_INFORMATION_
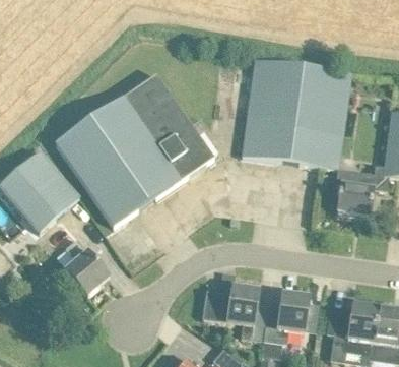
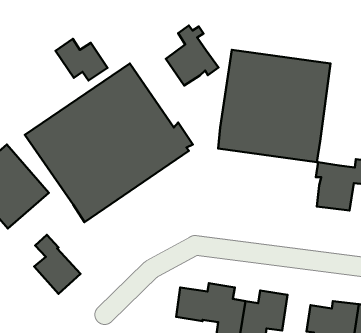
building: none -> [166,26,218,86]
building: none -> [55,39,107,80]

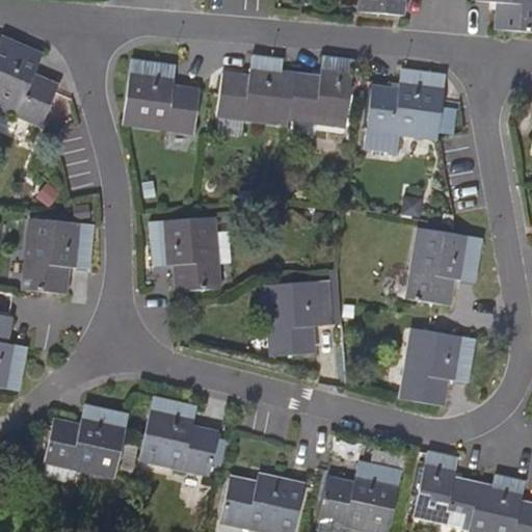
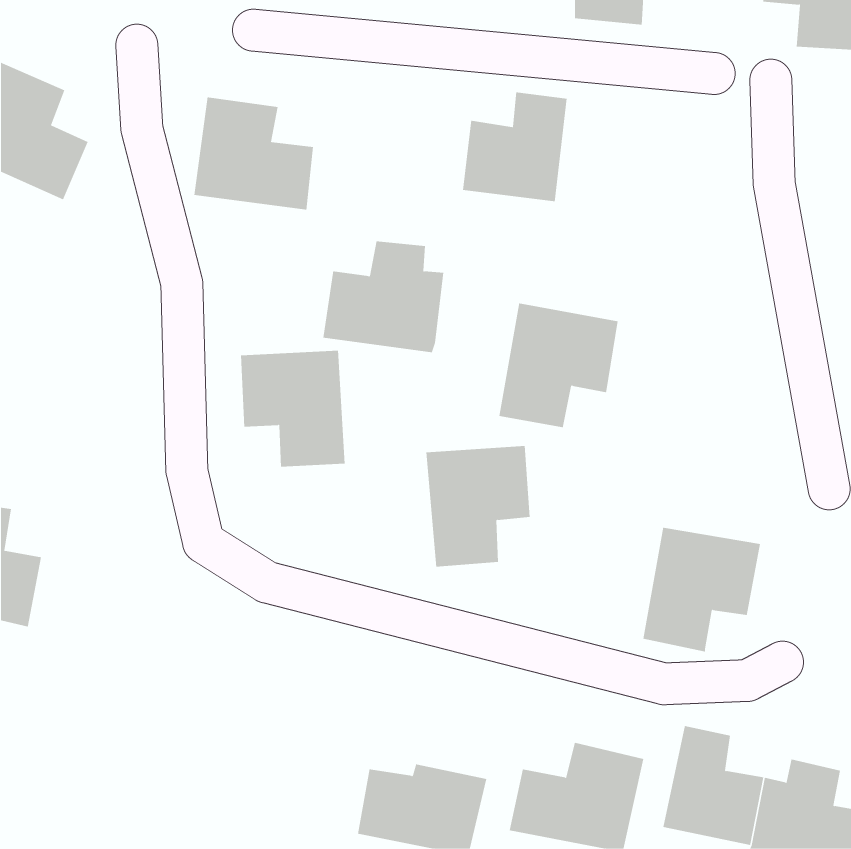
building: [218,55,294,125] -> [322,241,444,353]
building: [364,70,445,153] -> none
building: [23,219,91,294] -> none
building: [406,227,481,304] -> [498,303,619,428]
building: [141,397,219,473] -> none
building: [45,406,128,483] -> none

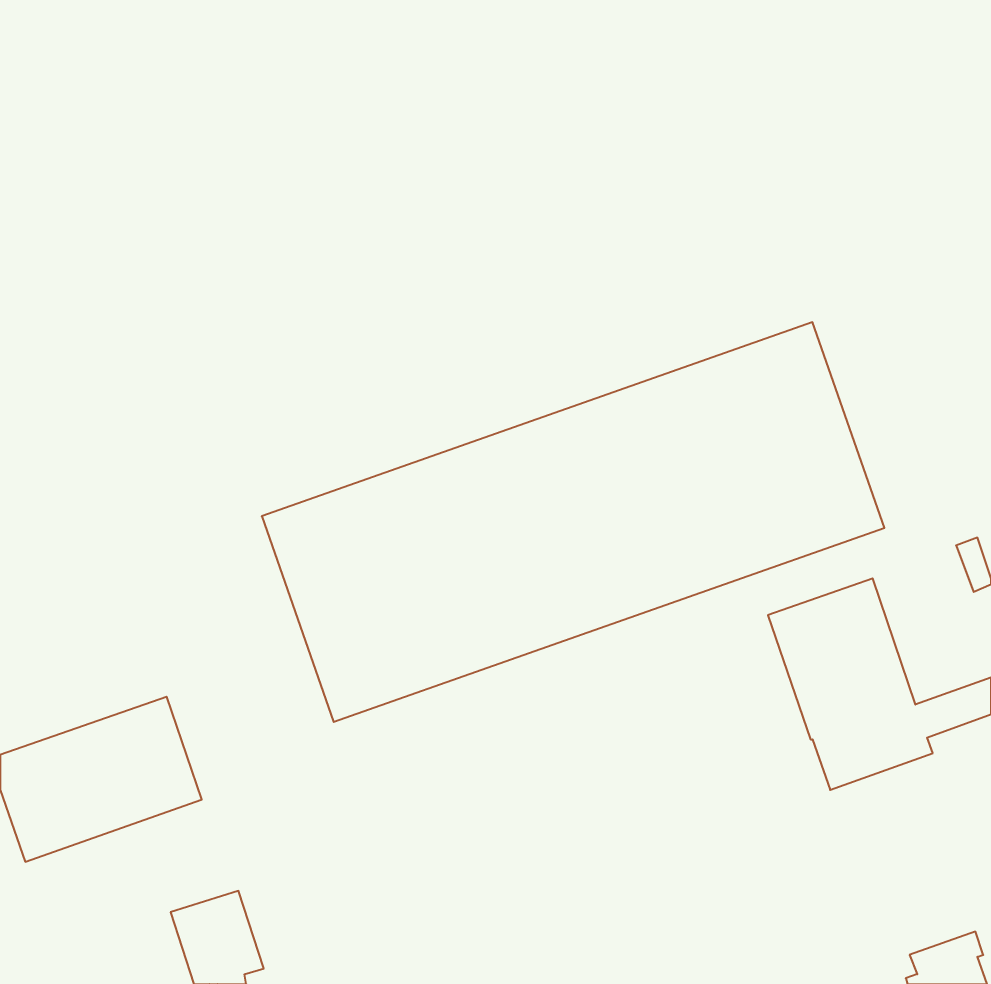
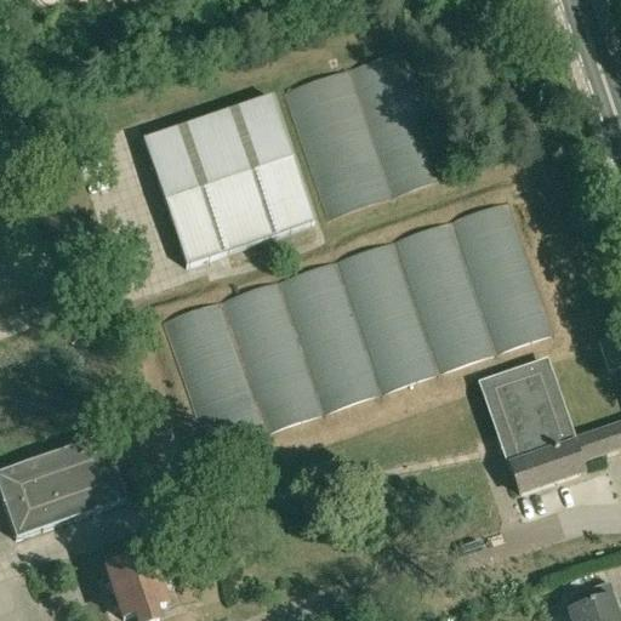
building: none -> [284,47,457,216]
building: none -> [142,95,314,267]

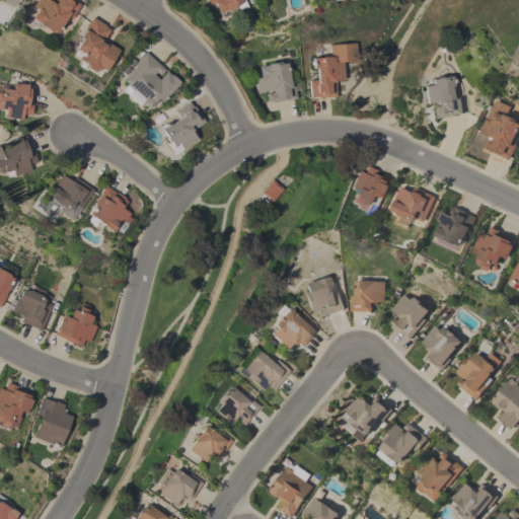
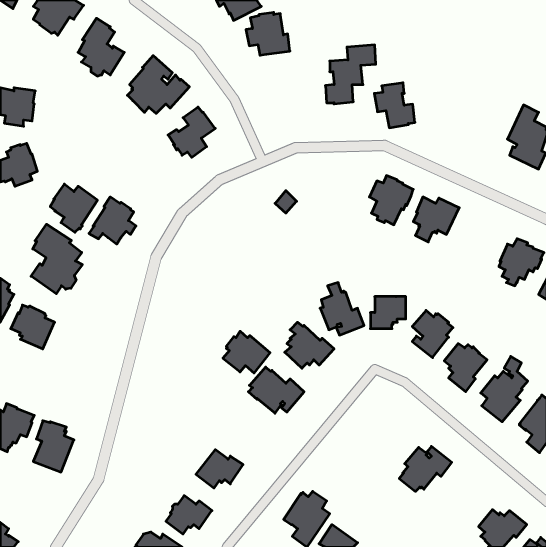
building: [254,62,296,102] -> [246,12,290,55]
building: [425,76,463,119] -> [374,83,415,128]
building: [434,207,476,252] -> none
building: none -> [31,224,82,294]
building: [56,302,96,348] -> none
building: [214,386,258,426] -> [223,331,270,373]
building: [345,395,394,441] -> none
building: [418,451,464,502] -> none

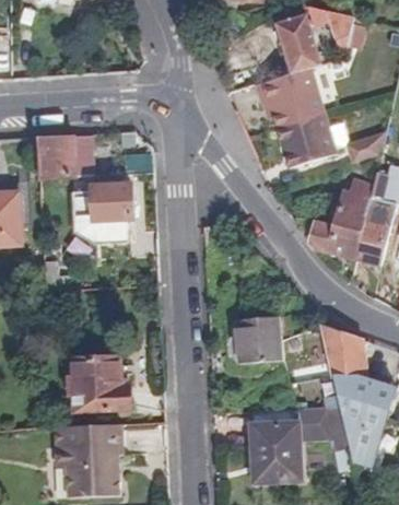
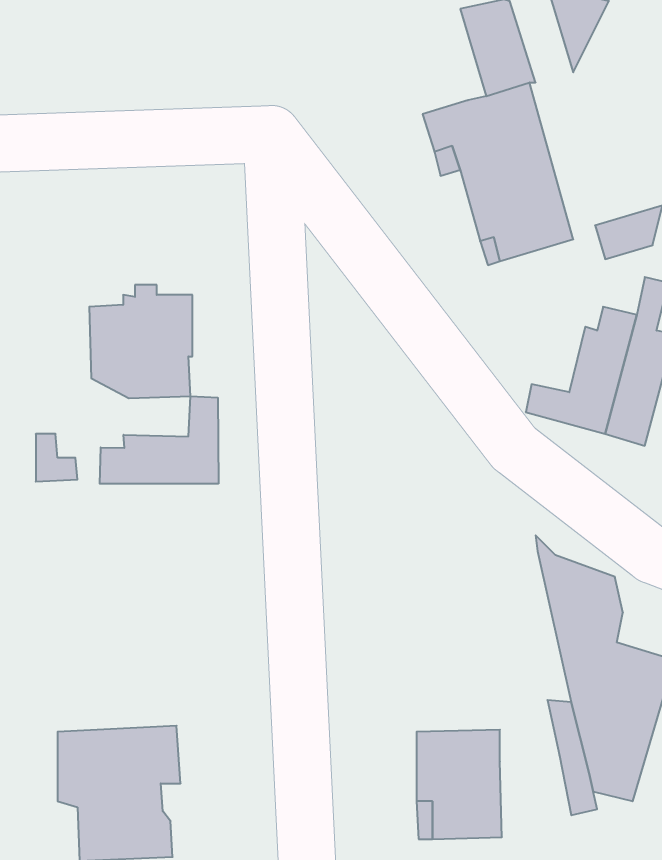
building: [39,132,75,174] -> none
building: none -> [100,396,218,484]
building: [235,320,282,364] -> none
building: [73,354,129,409] -> none
building: [297,407,331,441] -> none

_EXERCISE_
Keep the pictures out and repeat exactly the lines from the beginning of the data through the line that contains "building: [235,320,282,364] -> none", both ends included.

_OUTPUT OF THE TASK_
building: none -> [166,26,218,86]
building: none -> [55,39,107,80]

building: [218,55,294,125] -> [322,241,444,353]
building: [364,70,445,153] -> none
building: [23,219,91,294] -> none
building: [406,227,481,304] -> [498,303,619,428]
building: [141,397,219,473] -> none
building: [45,406,128,483] -> none

building: none -> [284,47,457,216]
building: none -> [142,95,314,267]

building: [254,62,296,102] -> [246,12,290,55]
building: [425,76,463,119] -> [374,83,415,128]
building: [434,207,476,252] -> none
building: none -> [31,224,82,294]
building: [56,302,96,348] -> none
building: [214,386,258,426] -> [223,331,270,373]
building: [345,395,394,441] -> none
building: [418,451,464,502] -> none

building: [39,132,75,174] -> none
building: none -> [100,396,218,484]
building: [235,320,282,364] -> none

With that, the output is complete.